WHAT IS NEEDED -
Word for word, restate the line containing "D1: diode 1N4148" and all the lines that come after it in the entries below. Include nothing from before it.

RECORDED INFORMATION -
###
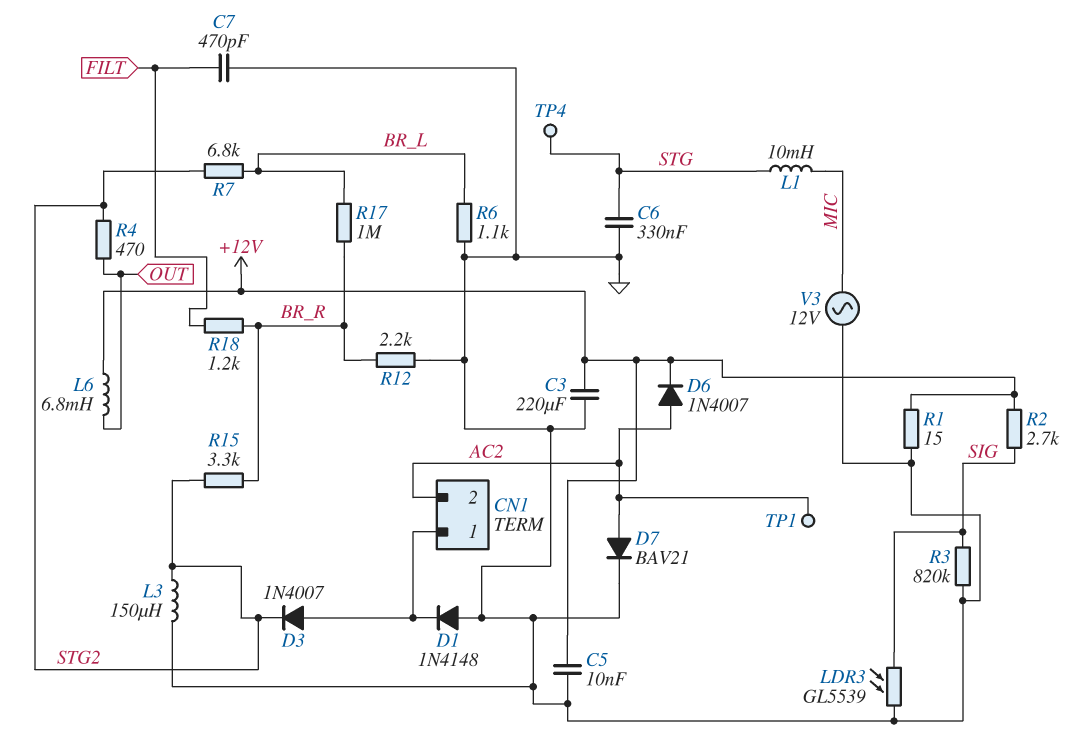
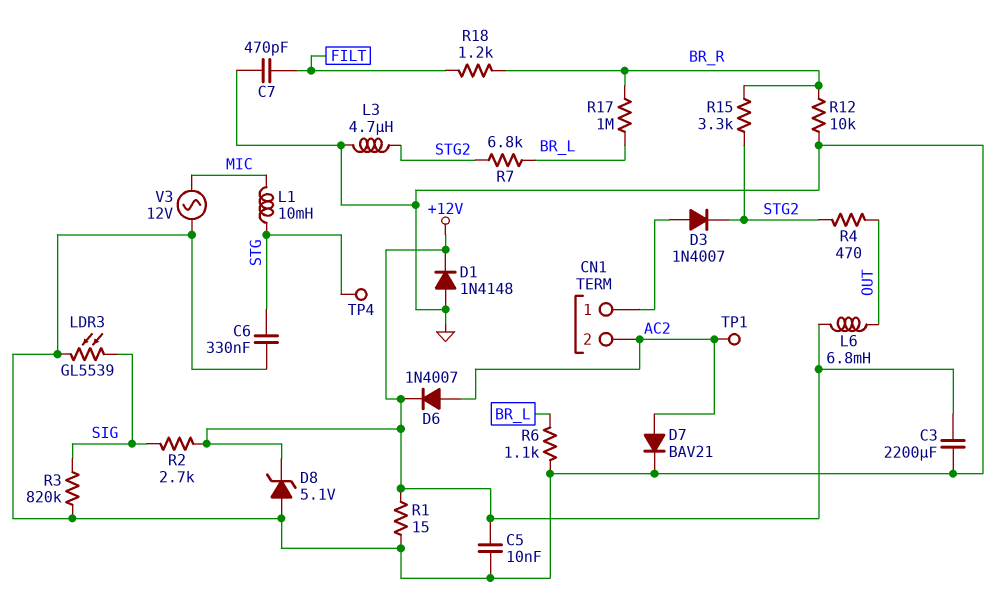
C3: 220uF (+12V, GND) -> 2200uF (+12V, GND)
D1: diode 1N4148 (A GND, K CN1/1) -> diode 1N4148 (A GND, K +12V)
D8: none -> zener 5.1V (A GND, K +12V)
L3: 150uH (GND, STG2) -> 4.7uH (GND, STG2)
R12: 2.2k (BR_R, GND) -> 10k (BR_R, GND)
###
RESPONSE AREA -
D1: diode 1N4148 (A GND, K CN1/1) -> diode 1N4148 (A GND, K +12V)
D8: none -> zener 5.1V (A GND, K +12V)
L3: 150uH (GND, STG2) -> 4.7uH (GND, STG2)
R12: 2.2k (BR_R, GND) -> 10k (BR_R, GND)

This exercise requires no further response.